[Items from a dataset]
⁂

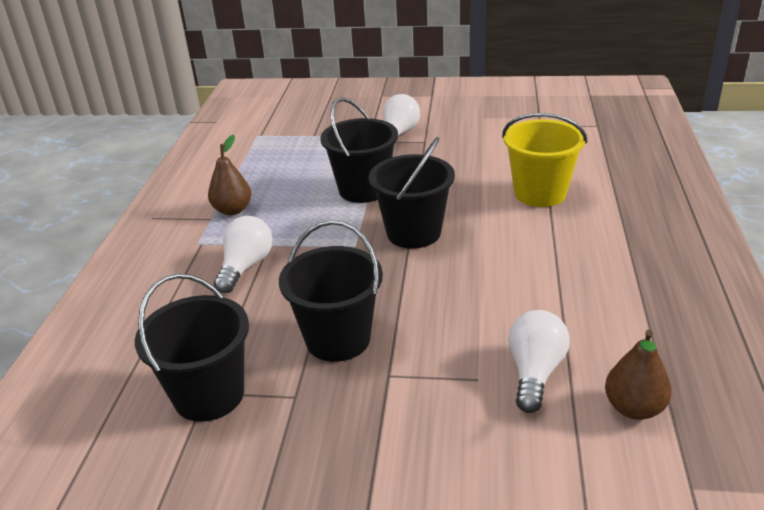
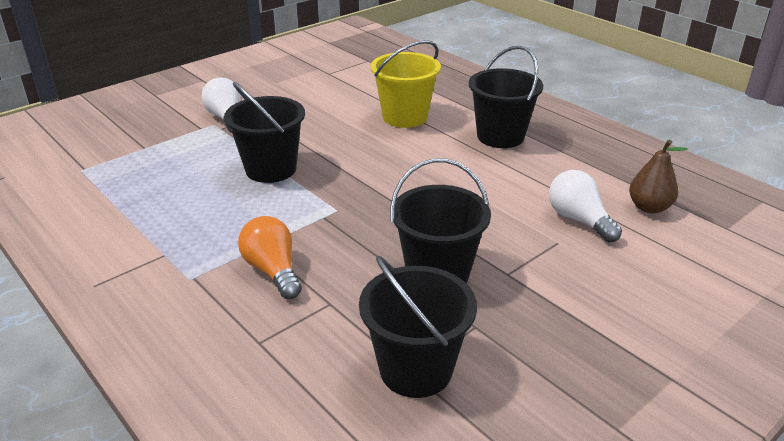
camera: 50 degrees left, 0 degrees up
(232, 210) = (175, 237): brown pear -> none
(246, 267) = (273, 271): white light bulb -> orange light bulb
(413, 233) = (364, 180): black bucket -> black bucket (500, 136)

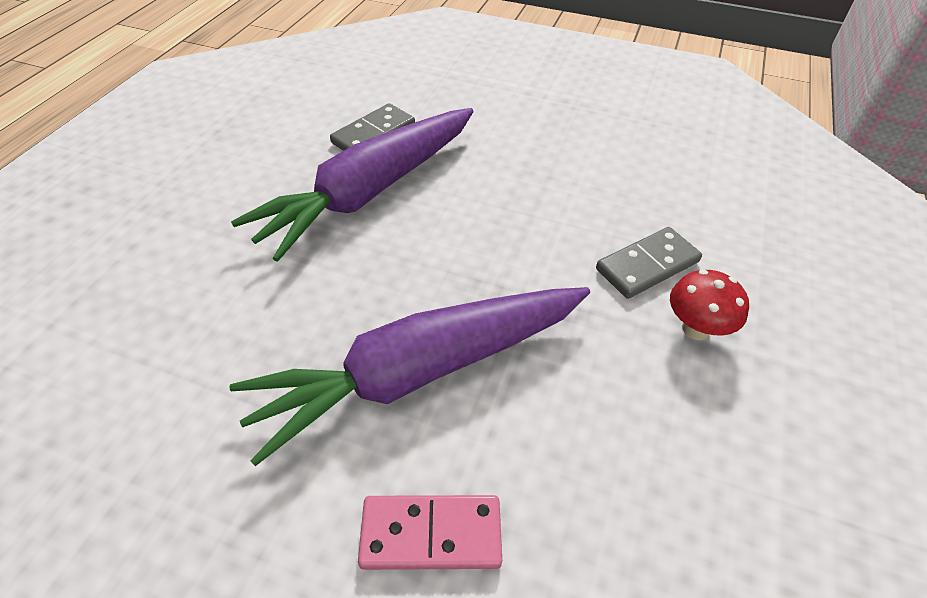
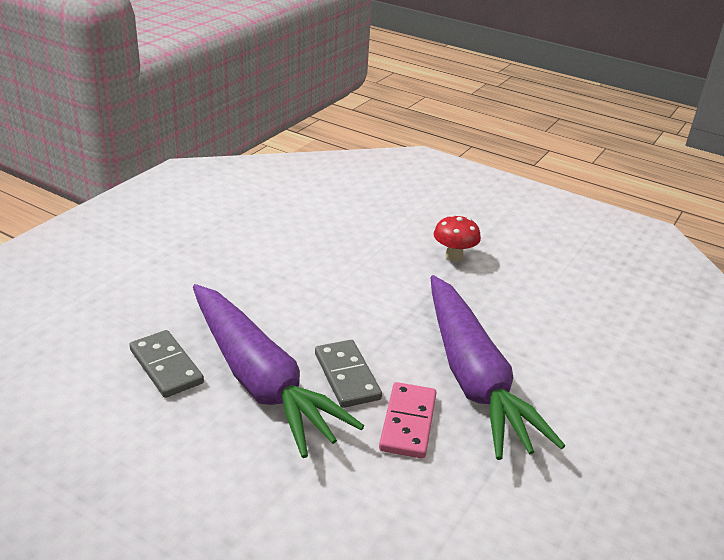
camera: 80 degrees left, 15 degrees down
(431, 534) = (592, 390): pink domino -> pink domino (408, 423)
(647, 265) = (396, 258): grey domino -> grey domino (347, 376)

⁂

→ **Exercise**:
Could you retype all the entries exactly, skipping the pictures?

→ **Task response**:
camera: 50 degrees left, 0 degrees up
(232, 210) = (175, 237): brown pear -> none
(246, 267) = (273, 271): white light bulb -> orange light bulb
(413, 233) = (364, 180): black bucket -> black bucket (500, 136)

camera: 80 degrees left, 15 degrees down
(431, 534) = (592, 390): pink domino -> pink domino (408, 423)
(647, 265) = (396, 258): grey domino -> grey domino (347, 376)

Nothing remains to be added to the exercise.